+++ Information shown +++
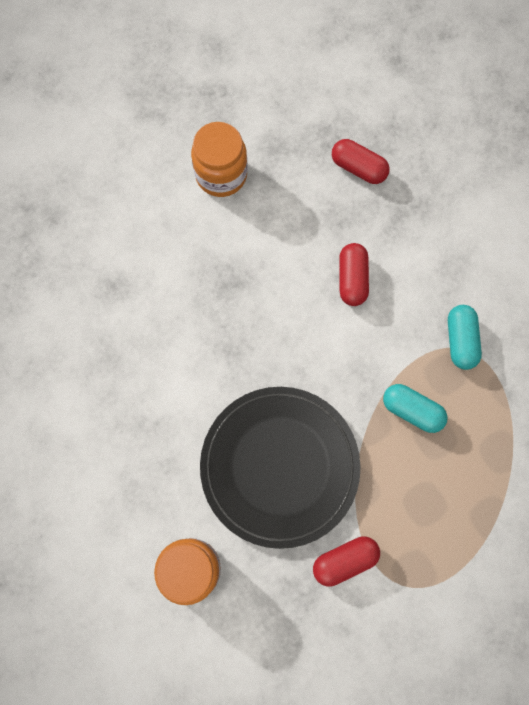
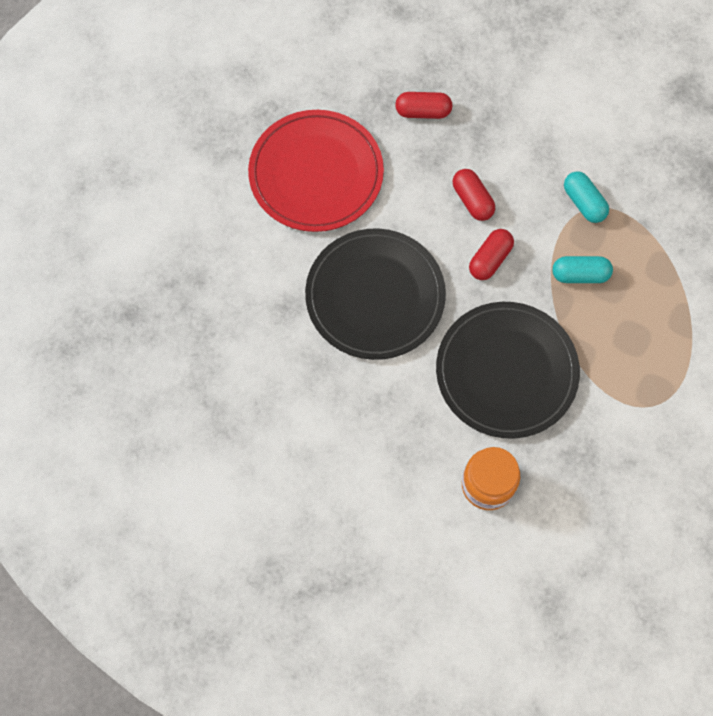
camera: 30 degrees left, 5 degrees down
(202, 321) = (375, 296): none -> black plate
(221, 175) = (316, 173): orange jar -> red plate
(344, 560) = (599, 412): red capsule -> red capsule (490, 259)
+++
» **What this task involves**: A verbatim retyping of the listing, without any pictures, is the expected answer.

» **Solution to this exercise**:
camera: 30 degrees left, 5 degrees down
(202, 321) = (375, 296): none -> black plate
(221, 175) = (316, 173): orange jar -> red plate
(344, 560) = (599, 412): red capsule -> red capsule (490, 259)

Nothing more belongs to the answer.